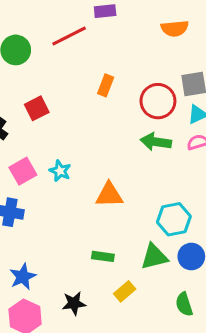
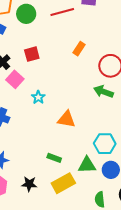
pink square: (23, 171) -> (15, 79), moved, turned -30
yellow rectangle: (125, 291) -> (63, 183), size x1.6

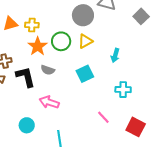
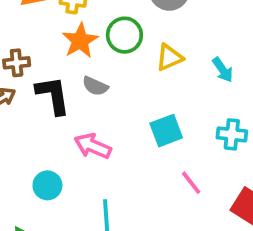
yellow triangle: (85, 41) -> (169, 57), moved
cyan arrow: (115, 55) -> (223, 70), turned -56
cyan square: (85, 74) -> (166, 131), moved

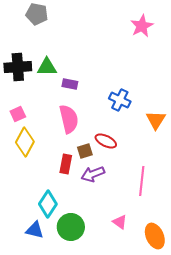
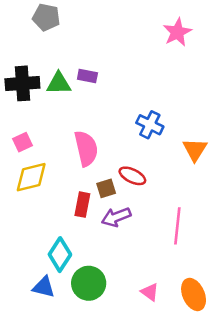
purple rectangle: (70, 84) -> (87, 76), moved
yellow diamond: (25, 142) -> (31, 177), turned 48
pink triangle: (120, 222) -> (150, 292), moved

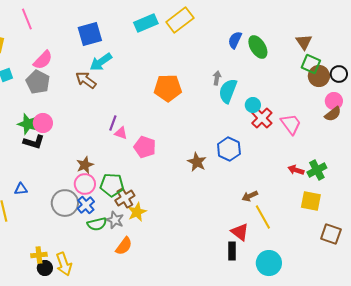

- Activity: The word to look for is "triangle"; copy out every line of the entries that holds it.

- Result for this task:
yellow triangle: (85, 41) -> (169, 57), moved
pink triangle: (120, 222) -> (150, 292), moved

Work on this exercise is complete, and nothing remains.